Version difference data
□ □ □ □ □ □ □

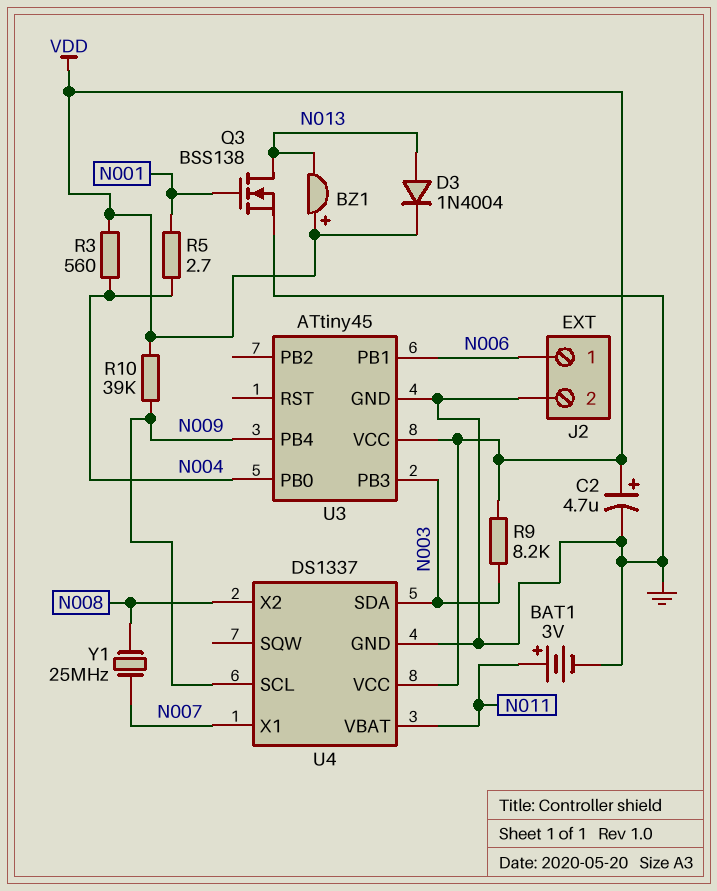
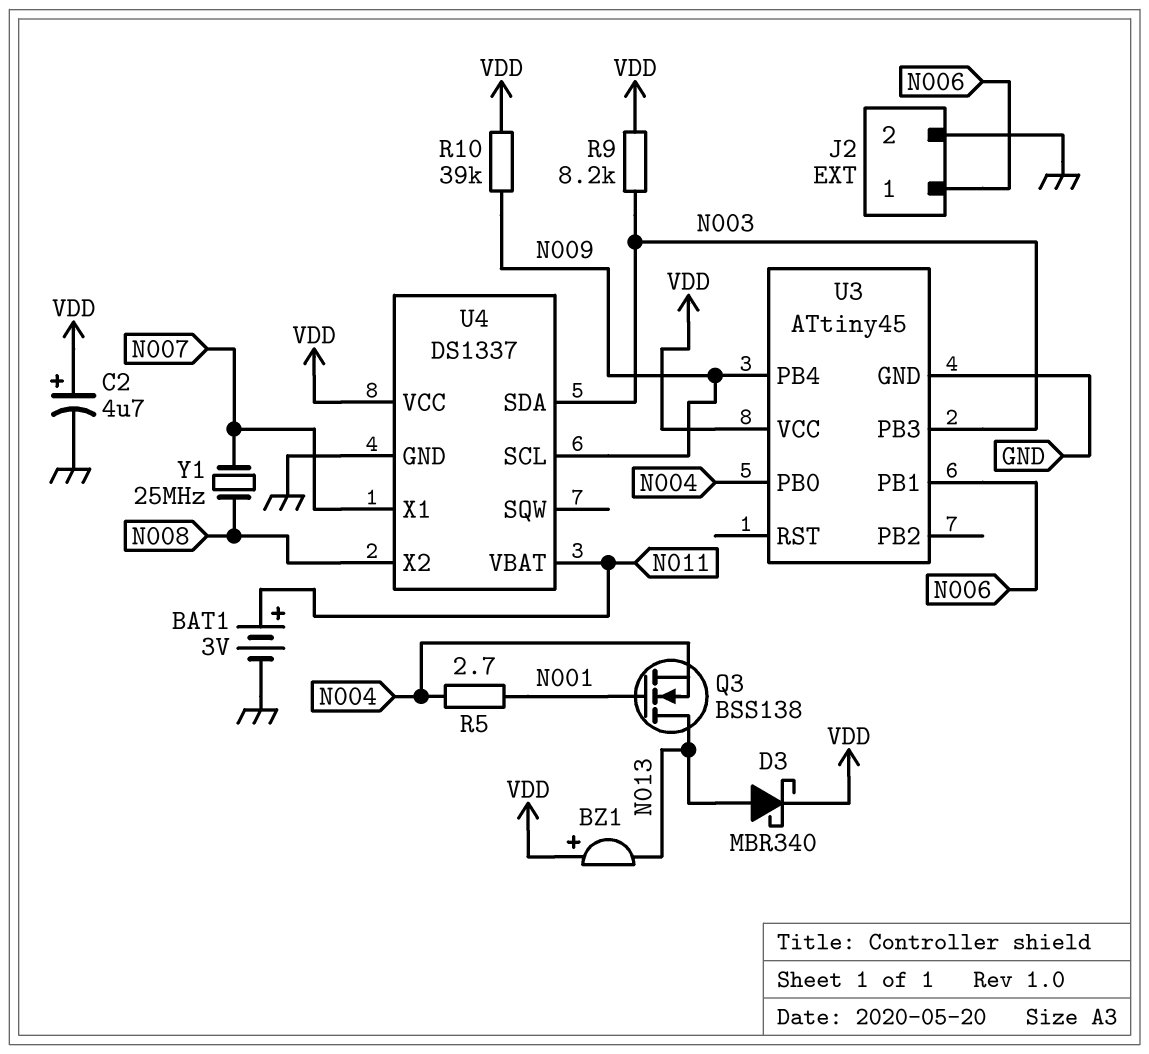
D3: diode 1N4004 (A N013, K VDD) -> schottky MBR340 (A N013, K VDD)
Q3: NMOS BSS138 (G N001, D N013, S GND) -> NMOS BSS138 (G N001, D N013, S N004)
R3: 560 (N004, VDD) -> none

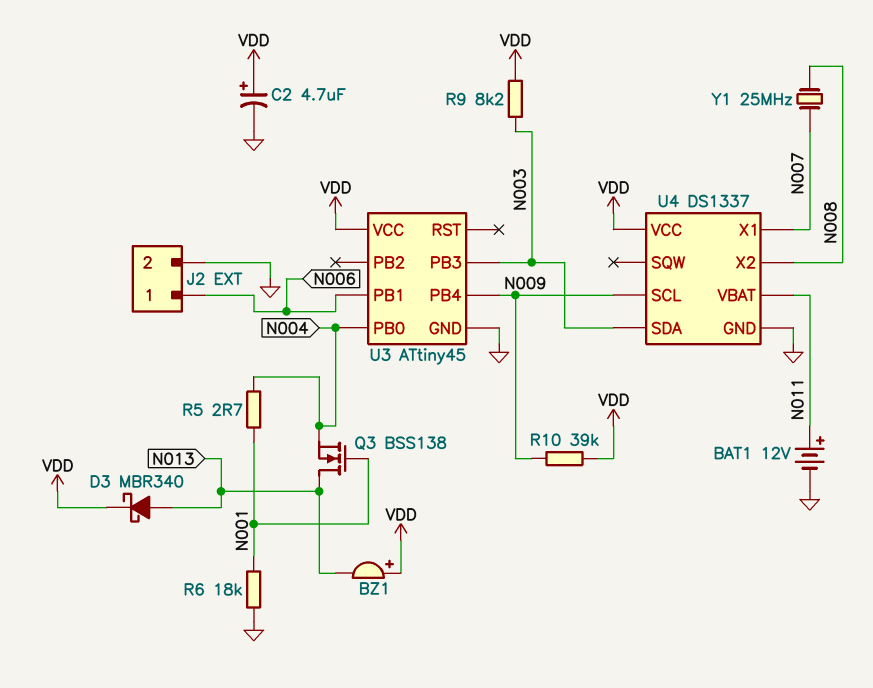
BAT1: 3V (plus N011, minus GND) -> 12V (plus N011, minus GND)
R6: none -> 18k (GND, N001)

□ □ □ □ □ □ □

▶ **What you are asked to do**
Transcribe nothing except the lines from the one with "BAT1: 3V (plus" through the end of the data above, each exactly as it appears.

▶ **Worked solution**
BAT1: 3V (plus N011, minus GND) -> 12V (plus N011, minus GND)
R6: none -> 18k (GND, N001)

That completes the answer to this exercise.